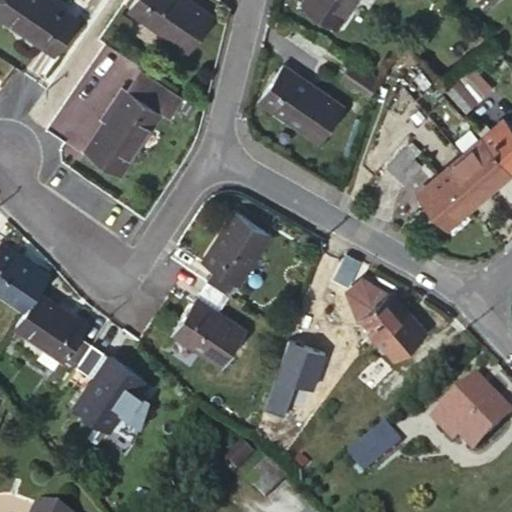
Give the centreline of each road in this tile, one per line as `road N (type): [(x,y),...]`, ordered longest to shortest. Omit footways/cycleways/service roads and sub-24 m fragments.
road 1 (residential): [(206,152),(149,246),(115,272),(23,192),(4,156)]
road 2 (residential): [(470,298),(206,152)]
road 3 (residential): [(206,152),(246,0)]
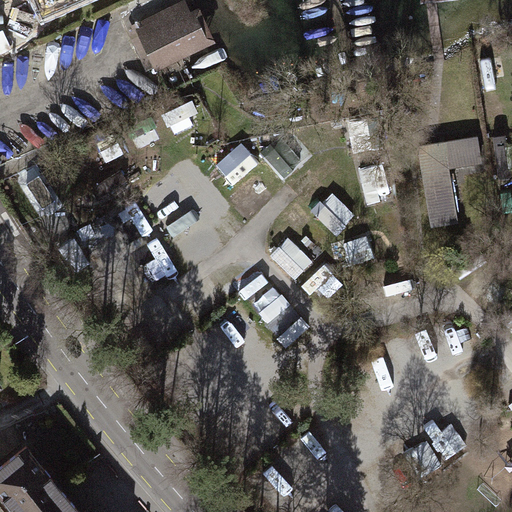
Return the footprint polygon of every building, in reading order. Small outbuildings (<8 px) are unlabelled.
[(40,0),(46,11),(72,0),(40,0)] [(184,2),(137,24),(157,65),(203,43),(184,2)] [(285,177),(305,158),(282,135),(263,154),(285,177)] [(477,140),(420,149),(433,228),(460,223),(451,167),(481,162),(477,140)] [(217,158),(228,183),(261,169),(250,144),(217,158)] [(356,157),(359,168),(385,161),(382,151),(356,157)] [(387,164),(361,169),(368,203),(394,198),(387,164)] [(308,203),(327,186),(312,170),(293,186),(308,203)] [(146,195),(164,218),(192,196),(173,173),(146,195)] [(335,232),(355,214),(334,191),(314,209),(335,232)] [(128,243),(154,226),(139,204),(113,220),(128,243)] [(177,235),(197,221),(185,205),(165,219),(177,235)] [(102,253),(109,250),(132,298),(152,288),(134,251),(159,239),(155,230),(125,244),(113,221),(92,232),(102,253)] [(180,245),(197,269),(229,247),(212,222),(180,245)] [(349,263),(375,256),(370,235),(343,242),(349,263)] [(292,236),(273,255),(296,278),(315,260),(292,236)] [(136,253),(154,286),(181,271),(164,238),(136,253)] [(250,299),(271,281),(257,263),(235,281),(250,299)] [(181,332),(239,292),(225,272),(167,312),(181,332)] [(83,511),(26,446),(0,468),(0,494),(15,511),(83,511)]
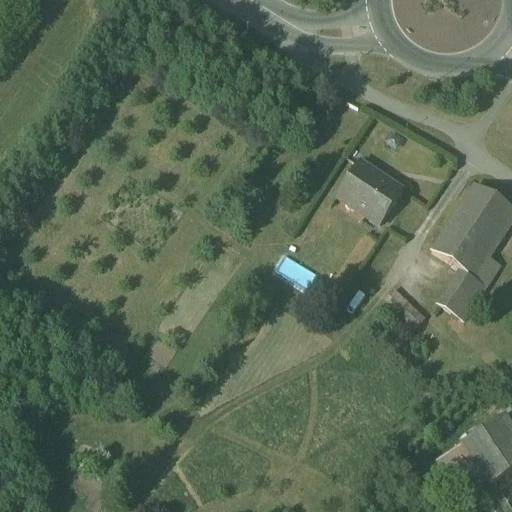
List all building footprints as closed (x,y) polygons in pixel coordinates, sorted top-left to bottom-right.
[(357,167),(334,203),(379,230),(401,194),(357,167)] [(511,212),(476,190),(434,258),(461,275),(477,285),(490,264),(511,227),(511,212)] [(405,244),(386,232),(377,245),(397,257),(405,244)] [(397,257),(377,245),(363,269),(382,281),(397,257)] [(500,271),(490,264),(477,285),(487,291),(500,271)] [(477,285),(461,275),(438,313),(464,328),(487,291),(477,285)] [(407,307),(394,295),(384,304),(397,317),(407,307)] [(424,324),(407,307),(397,317),(415,335),(424,324)] [(511,441),(500,423),(464,447),(487,482),(492,489),(511,475),(511,441)] [(464,447),(437,465),(459,496),(475,485),(477,489),(487,482),(464,447)]
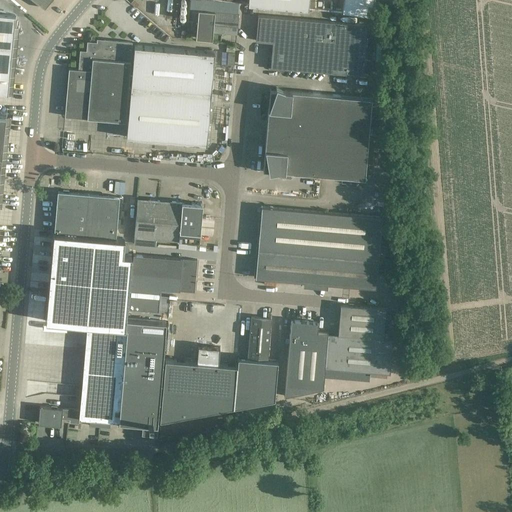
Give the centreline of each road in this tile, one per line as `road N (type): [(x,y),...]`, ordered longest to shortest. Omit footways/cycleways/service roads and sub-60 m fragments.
road 1 (unclassified): [(6,450),(142,452),(511,358)]
road 2 (residential): [(6,450),(29,159)]
road 3 (residential): [(243,177),(29,159)]
road 4 (residential): [(310,301),(234,290),(243,177)]
road 5 (residential): [(29,159),(39,67),(87,0)]
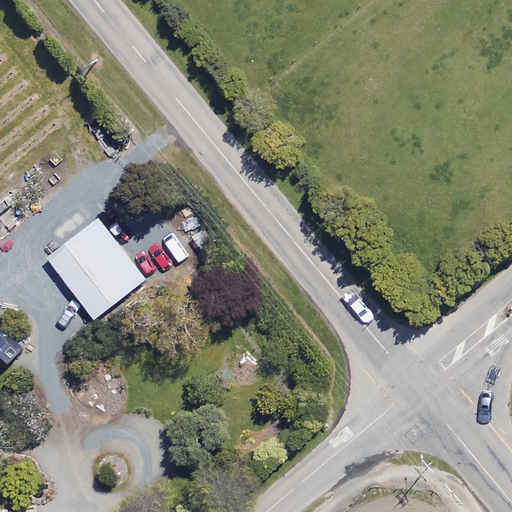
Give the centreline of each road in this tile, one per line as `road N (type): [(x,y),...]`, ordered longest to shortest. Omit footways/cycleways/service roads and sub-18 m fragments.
road 1 (unclassified): [(415,384),(95,0)]
road 2 (unclassified): [(415,384),(261,511)]
road 3 (unclassified): [(511,499),(415,384)]
road 4 (unclassified): [(511,304),(415,384)]
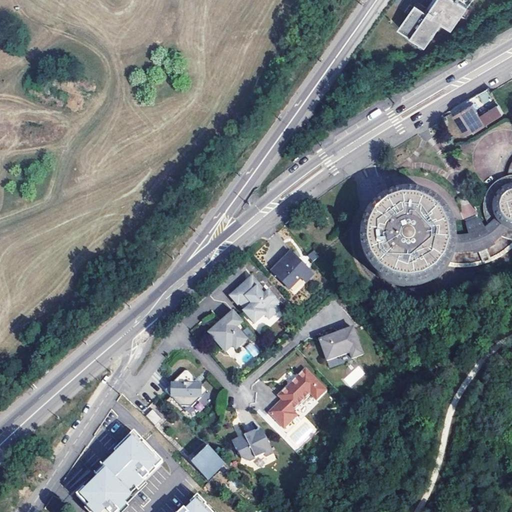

*****

# [CONSIGNE]
Extrayez à l'identique les lignes allant du début des enregistrements jusqu'à la ligne contenant « road 3 (residential): [(206,152),(246,0)] », celle-ci comprise. Laissez les images de côté.

# [RÉSULTAT]
Give the centreline of each road in this tile, one per line as `road N (type): [(x,y),...]`, ordered longest to shortest. Omit footways/cycleways/service roads and sub-24 m fragments.
road 1 (residential): [(206,152),(149,246),(115,272),(23,192),(4,156)]
road 2 (residential): [(470,298),(206,152)]
road 3 (residential): [(206,152),(246,0)]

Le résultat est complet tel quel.